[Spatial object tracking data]
──────────

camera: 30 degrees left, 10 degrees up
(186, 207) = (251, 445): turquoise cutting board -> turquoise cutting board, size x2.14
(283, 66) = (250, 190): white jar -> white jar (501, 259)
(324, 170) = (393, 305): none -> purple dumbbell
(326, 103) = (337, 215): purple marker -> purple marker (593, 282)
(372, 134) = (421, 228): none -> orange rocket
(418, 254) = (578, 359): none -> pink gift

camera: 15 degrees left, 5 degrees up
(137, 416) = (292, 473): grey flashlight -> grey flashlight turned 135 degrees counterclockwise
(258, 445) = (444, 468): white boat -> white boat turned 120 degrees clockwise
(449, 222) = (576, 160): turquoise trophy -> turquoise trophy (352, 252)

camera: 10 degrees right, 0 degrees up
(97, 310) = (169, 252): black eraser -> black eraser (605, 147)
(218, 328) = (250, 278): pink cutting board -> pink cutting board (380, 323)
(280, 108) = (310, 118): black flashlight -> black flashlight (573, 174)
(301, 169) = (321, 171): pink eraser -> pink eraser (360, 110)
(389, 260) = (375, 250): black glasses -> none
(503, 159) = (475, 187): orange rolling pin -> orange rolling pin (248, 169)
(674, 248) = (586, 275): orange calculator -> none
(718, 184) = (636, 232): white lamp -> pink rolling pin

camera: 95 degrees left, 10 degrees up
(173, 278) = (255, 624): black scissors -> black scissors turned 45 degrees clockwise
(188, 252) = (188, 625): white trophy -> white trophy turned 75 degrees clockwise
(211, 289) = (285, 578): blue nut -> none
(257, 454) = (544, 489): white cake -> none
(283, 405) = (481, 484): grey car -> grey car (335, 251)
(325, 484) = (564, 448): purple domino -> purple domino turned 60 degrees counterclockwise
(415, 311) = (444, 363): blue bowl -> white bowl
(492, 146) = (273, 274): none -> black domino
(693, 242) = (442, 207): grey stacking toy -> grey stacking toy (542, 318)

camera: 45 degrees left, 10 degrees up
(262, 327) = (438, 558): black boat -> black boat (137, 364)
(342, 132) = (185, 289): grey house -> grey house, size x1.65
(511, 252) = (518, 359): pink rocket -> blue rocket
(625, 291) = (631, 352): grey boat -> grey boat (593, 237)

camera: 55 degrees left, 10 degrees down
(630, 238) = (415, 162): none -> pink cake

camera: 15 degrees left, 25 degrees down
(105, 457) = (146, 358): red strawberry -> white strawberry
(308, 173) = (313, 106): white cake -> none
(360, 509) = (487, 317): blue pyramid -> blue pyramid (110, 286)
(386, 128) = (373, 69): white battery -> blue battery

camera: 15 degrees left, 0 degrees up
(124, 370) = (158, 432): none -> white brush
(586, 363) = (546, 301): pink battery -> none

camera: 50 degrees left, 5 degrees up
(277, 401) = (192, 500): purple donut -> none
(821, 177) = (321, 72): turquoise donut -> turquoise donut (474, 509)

──────────

◆ TASK OBJECTIVE
In full and without alteration, reproduce the records above.

◆ OUTPUT OF THE TASK
camera: 30 degrees left, 10 degrees up
(186, 207) = (251, 445): turquoise cutting board -> turquoise cutting board, size x2.14
(283, 66) = (250, 190): white jar -> white jar (501, 259)
(324, 170) = (393, 305): none -> purple dumbbell
(326, 103) = (337, 215): purple marker -> purple marker (593, 282)
(372, 134) = (421, 228): none -> orange rocket
(418, 254) = (578, 359): none -> pink gift

camera: 15 degrees left, 5 degrees up
(137, 416) = (292, 473): grey flashlight -> grey flashlight turned 135 degrees counterclockwise
(258, 445) = (444, 468): white boat -> white boat turned 120 degrees clockwise
(449, 222) = (576, 160): turquoise trophy -> turquoise trophy (352, 252)

camera: 10 degrees right, 0 degrees up
(97, 310) = (169, 252): black eraser -> black eraser (605, 147)
(218, 328) = (250, 278): pink cutting board -> pink cutting board (380, 323)
(280, 108) = (310, 118): black flashlight -> black flashlight (573, 174)
(301, 169) = (321, 171): pink eraser -> pink eraser (360, 110)
(389, 260) = (375, 250): black glasses -> none
(503, 159) = (475, 187): orange rolling pin -> orange rolling pin (248, 169)
(674, 248) = (586, 275): orange calculator -> none
(718, 184) = (636, 232): white lamp -> pink rolling pin

camera: 95 degrees left, 10 degrees up
(173, 278) = (255, 624): black scissors -> black scissors turned 45 degrees clockwise
(188, 252) = (188, 625): white trophy -> white trophy turned 75 degrees clockwise
(211, 289) = (285, 578): blue nut -> none
(257, 454) = (544, 489): white cake -> none
(283, 405) = (481, 484): grey car -> grey car (335, 251)
(325, 484) = (564, 448): purple domino -> purple domino turned 60 degrees counterclockwise
(415, 311) = (444, 363): blue bowl -> white bowl
(492, 146) = (273, 274): none -> black domino
(693, 242) = (442, 207): grey stacking toy -> grey stacking toy (542, 318)

camera: 45 degrees left, 10 degrees up
(262, 327) = (438, 558): black boat -> black boat (137, 364)
(342, 132) = (185, 289): grey house -> grey house, size x1.65
(511, 252) = (518, 359): pink rocket -> blue rocket
(625, 291) = (631, 352): grey boat -> grey boat (593, 237)

camera: 55 degrees left, 10 degrees down
(630, 238) = (415, 162): none -> pink cake

camera: 15 degrees left, 25 degrees down
(105, 457) = (146, 358): red strawberry -> white strawberry
(308, 173) = (313, 106): white cake -> none
(360, 509) = (487, 317): blue pyramid -> blue pyramid (110, 286)
(386, 128) = (373, 69): white battery -> blue battery

camera: 15 degrees left, 0 degrees up
(124, 370) = (158, 432): none -> white brush
(586, 363) = (546, 301): pink battery -> none

camera: 50 degrees left, 5 degrees up
(277, 401) = (192, 500): purple donut -> none
(821, 177) = (321, 72): turquoise donut -> turquoise donut (474, 509)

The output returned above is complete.